*Problem to work on*: If a line in the following entries holds the string "none", include it in the tally. State the total and nothing further.

(Source records Opens)

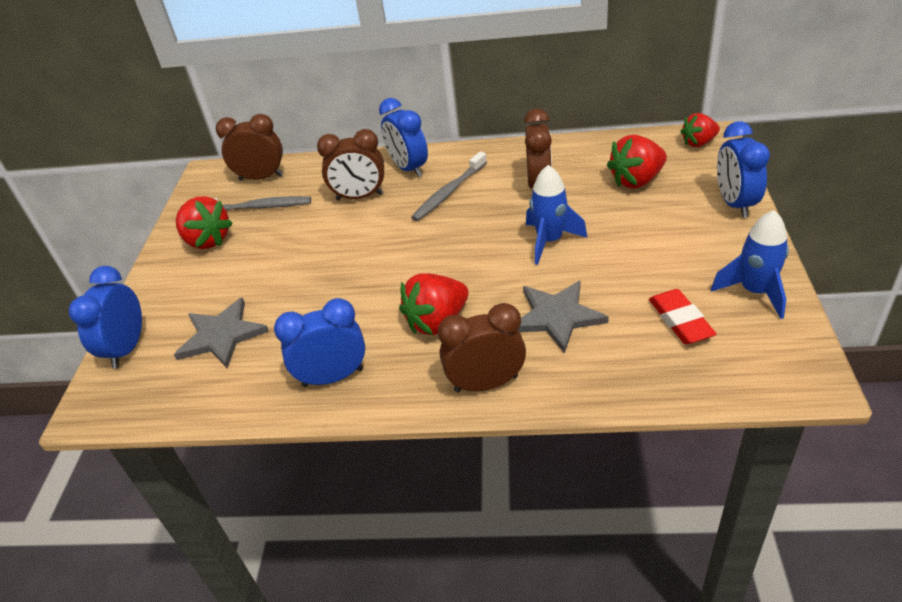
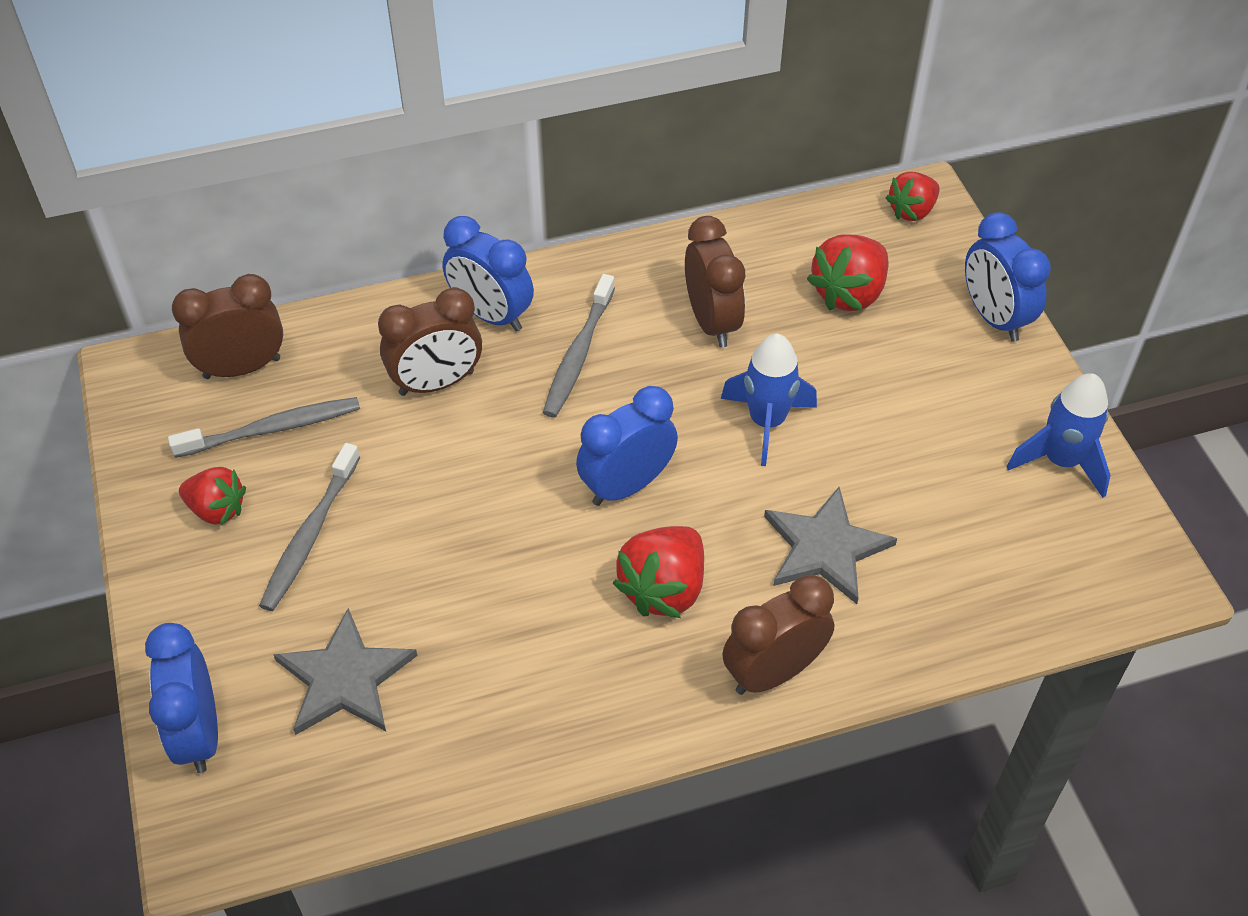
camera: 25 degrees left, 10 degrees up
red strawberry [176,196,233,249] -> red strawberry [179,467,246,525], size x0.67
blue clock [274,298,365,387] -> blue clock moved to [576,386,678,506]
red eraser [649,289,716,344] -> none
none -> grey toothbrush [259,443,360,611]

(Source records Closes)

*Solution below*: 2